● Job
Scan the entries line by line and return those with "spinning".

Object quantity data
- Opening Delimiter -

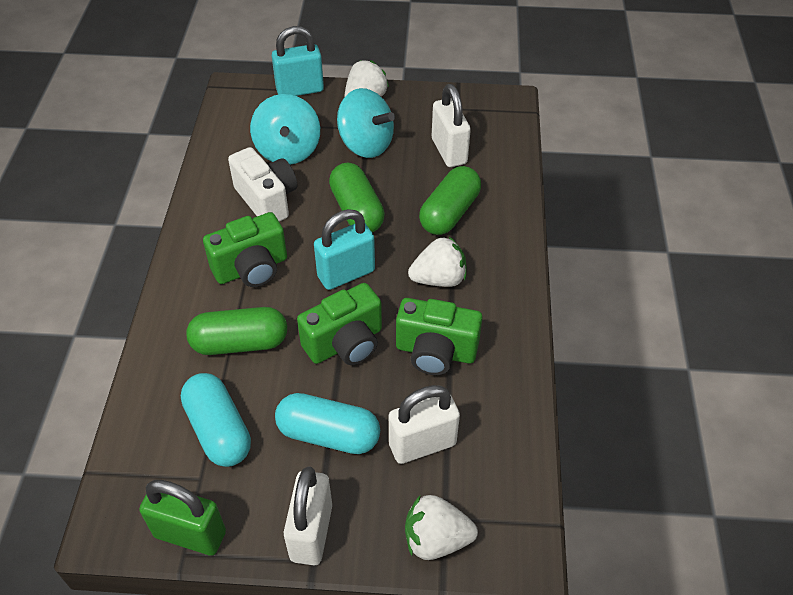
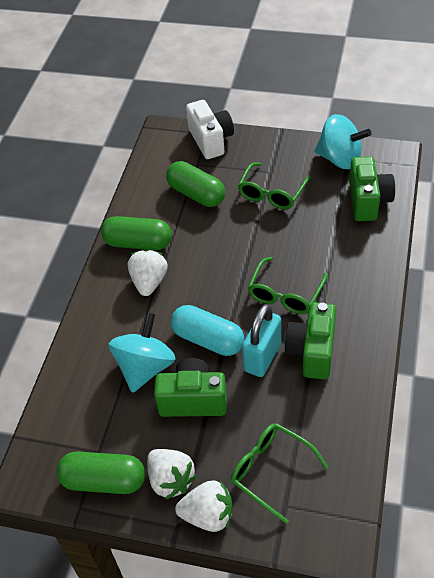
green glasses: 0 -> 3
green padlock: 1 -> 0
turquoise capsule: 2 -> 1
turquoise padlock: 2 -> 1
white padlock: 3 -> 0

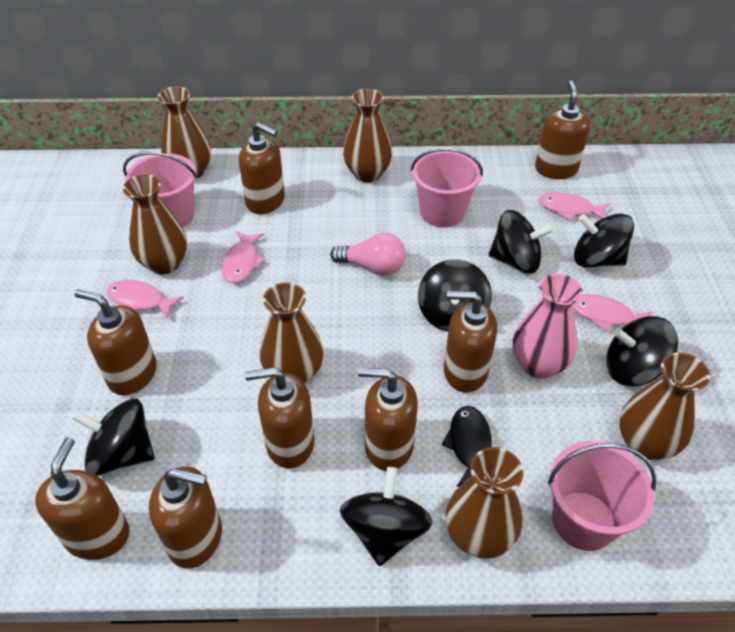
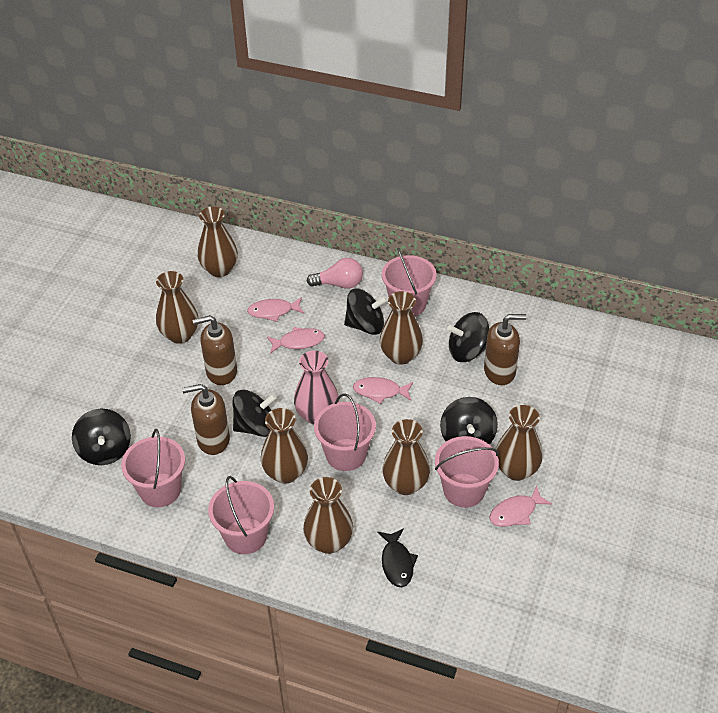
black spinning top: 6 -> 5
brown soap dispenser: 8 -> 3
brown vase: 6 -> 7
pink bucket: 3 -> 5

- Closing Delimiter -
- Opening Delimiter -

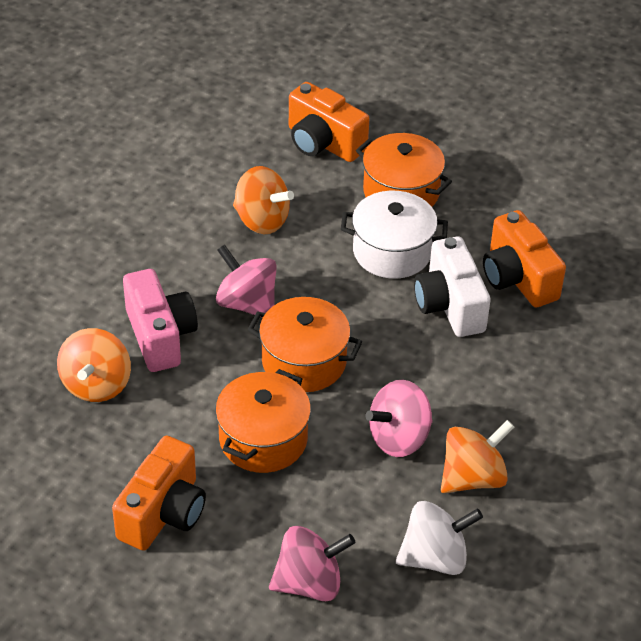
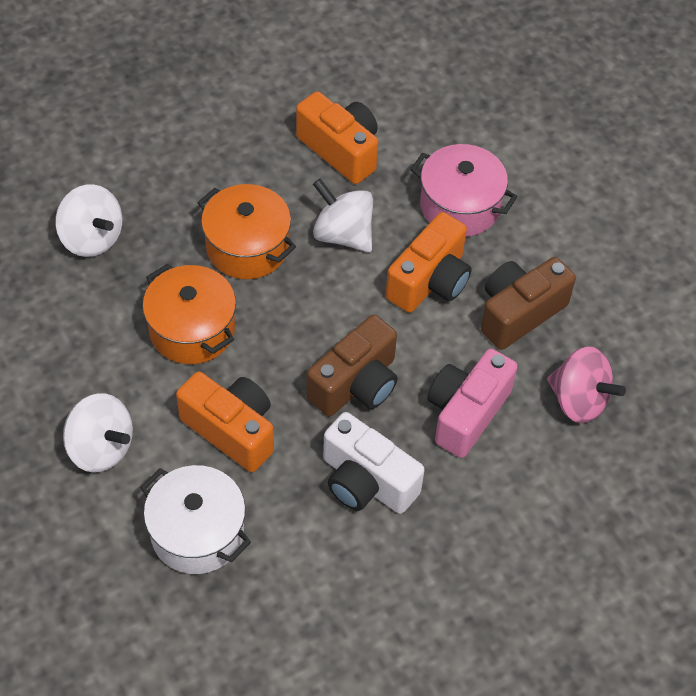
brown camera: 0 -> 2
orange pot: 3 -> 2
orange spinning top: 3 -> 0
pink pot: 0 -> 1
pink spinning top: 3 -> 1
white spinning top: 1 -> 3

- Closing Delimiter -

● Solution to this exercise
black spinning top: 6 -> 5
orange spinning top: 3 -> 0
pink spinning top: 3 -> 1
white spinning top: 1 -> 3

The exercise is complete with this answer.